↓
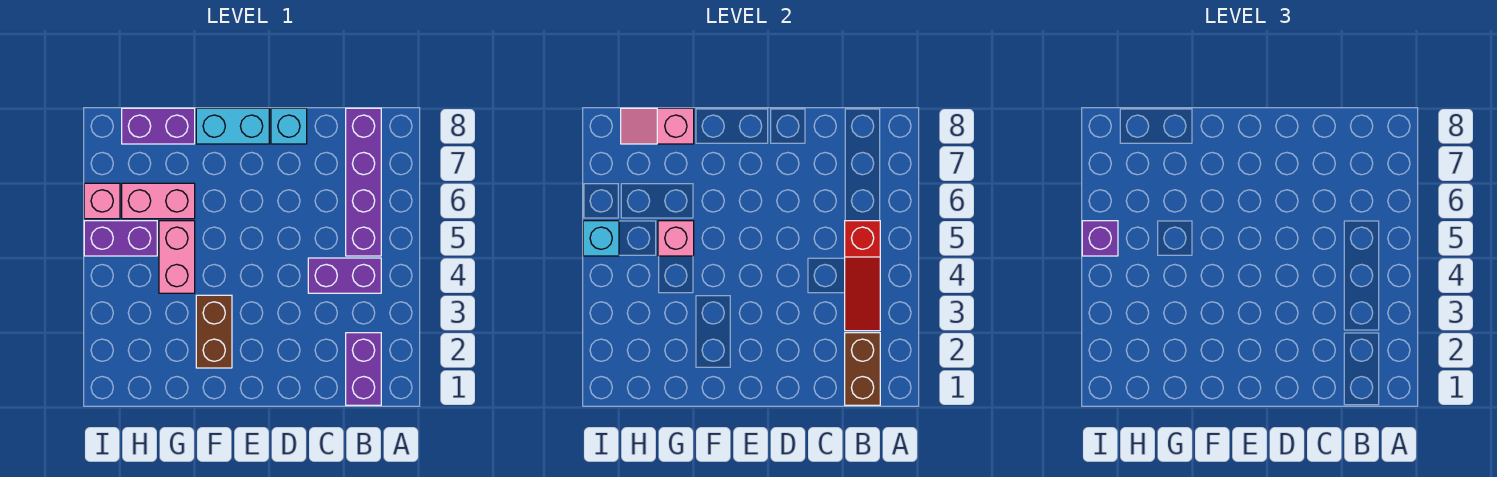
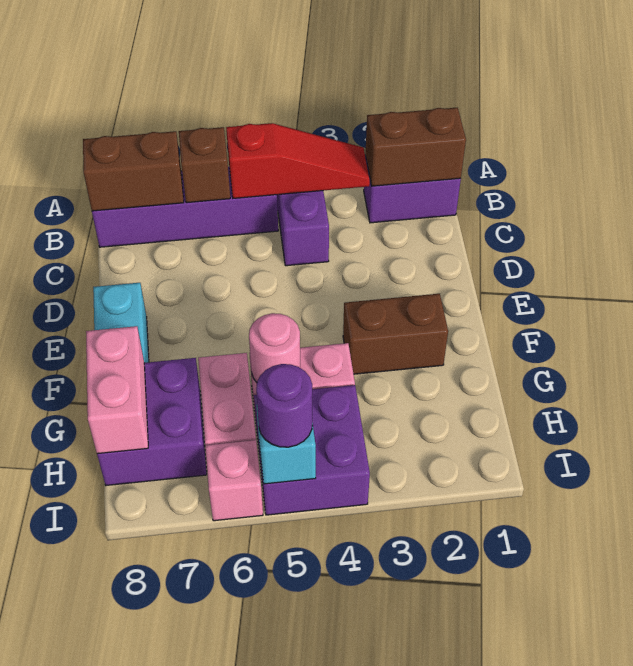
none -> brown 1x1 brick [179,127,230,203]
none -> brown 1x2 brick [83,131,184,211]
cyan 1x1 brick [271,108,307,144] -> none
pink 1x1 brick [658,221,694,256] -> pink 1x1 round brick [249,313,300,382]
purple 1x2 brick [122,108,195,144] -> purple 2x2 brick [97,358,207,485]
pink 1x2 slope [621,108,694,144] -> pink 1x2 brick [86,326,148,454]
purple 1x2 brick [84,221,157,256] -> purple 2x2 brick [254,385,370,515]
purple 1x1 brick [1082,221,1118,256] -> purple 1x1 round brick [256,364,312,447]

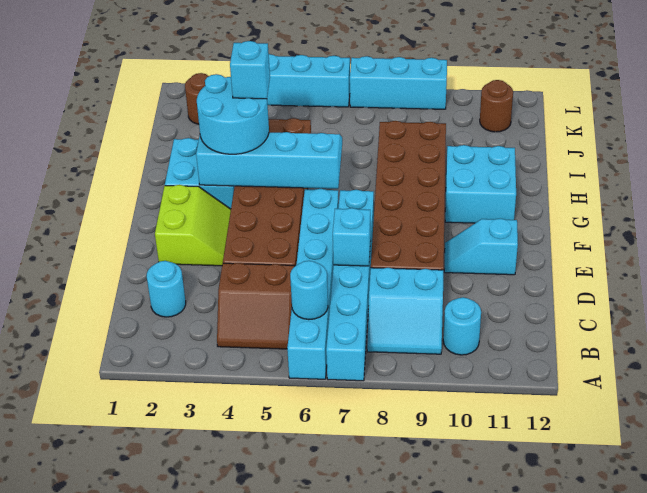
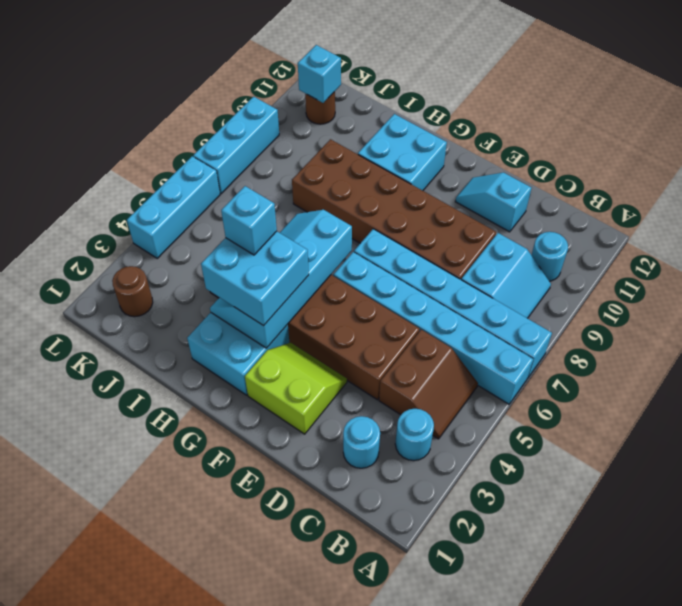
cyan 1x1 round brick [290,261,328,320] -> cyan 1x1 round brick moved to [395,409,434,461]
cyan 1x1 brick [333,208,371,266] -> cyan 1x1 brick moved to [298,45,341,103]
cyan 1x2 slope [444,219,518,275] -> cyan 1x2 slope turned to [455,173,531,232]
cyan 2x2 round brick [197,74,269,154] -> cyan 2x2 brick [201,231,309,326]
↑
↓
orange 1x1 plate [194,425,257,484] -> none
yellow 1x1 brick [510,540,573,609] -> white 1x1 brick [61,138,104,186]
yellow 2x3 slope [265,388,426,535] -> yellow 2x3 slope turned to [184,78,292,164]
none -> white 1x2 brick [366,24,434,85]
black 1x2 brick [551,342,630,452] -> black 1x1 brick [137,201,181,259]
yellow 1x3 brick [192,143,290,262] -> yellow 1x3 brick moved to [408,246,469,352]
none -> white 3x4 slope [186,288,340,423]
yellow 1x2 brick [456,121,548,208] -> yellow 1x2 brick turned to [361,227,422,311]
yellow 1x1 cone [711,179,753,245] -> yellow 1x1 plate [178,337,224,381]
↑
Using the records above, restate word for word the lines from the one with "orange 1x1 plate [194,425,257,484] -> none" through the one with "yellow 1x3 brick [192,143,290,262]", both included.

Solution to this exercise ::
orange 1x1 plate [194,425,257,484] -> none
yellow 1x1 brick [510,540,573,609] -> white 1x1 brick [61,138,104,186]
yellow 2x3 slope [265,388,426,535] -> yellow 2x3 slope turned to [184,78,292,164]
none -> white 1x2 brick [366,24,434,85]
black 1x2 brick [551,342,630,452] -> black 1x1 brick [137,201,181,259]
yellow 1x3 brick [192,143,290,262] -> yellow 1x3 brick moved to [408,246,469,352]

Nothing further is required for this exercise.